▸ **What to work on**: The reply should hold only the lines from the one with "red brick E4:F4" through the end of the data, each given exactly.

▸ **Supplied information**:
════

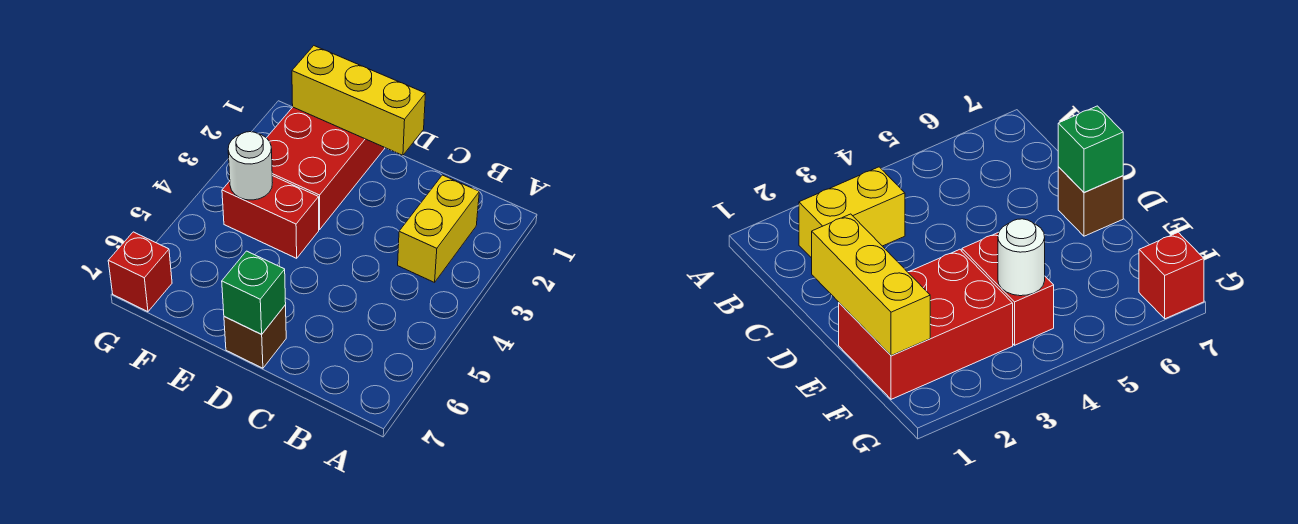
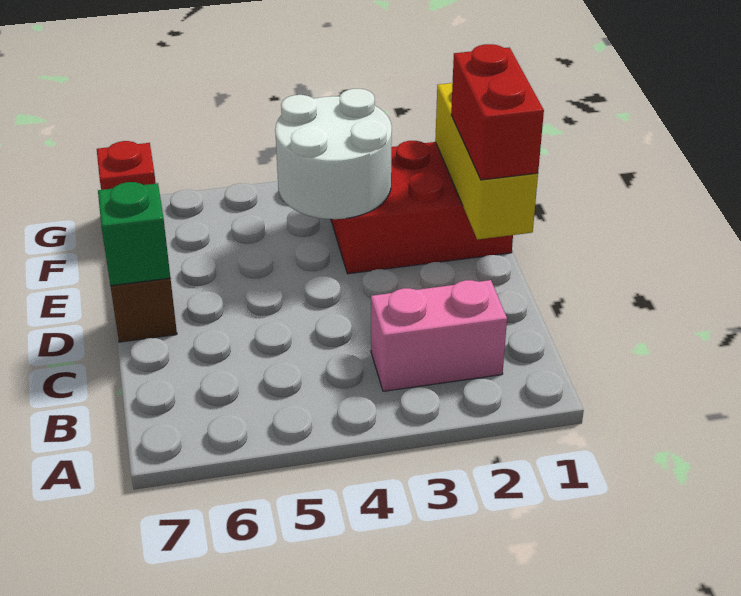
yellow brick B2:B3 level 1 -> pink brick B2:B3 level 1
red brick E4:F4 level 1 -> red brick D1:E1 level 3
white round brick F4 level 2 -> white round brick E3:F4 level 2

════

▸ **Answer box**:
red brick E4:F4 level 1 -> red brick D1:E1 level 3
white round brick F4 level 2 -> white round brick E3:F4 level 2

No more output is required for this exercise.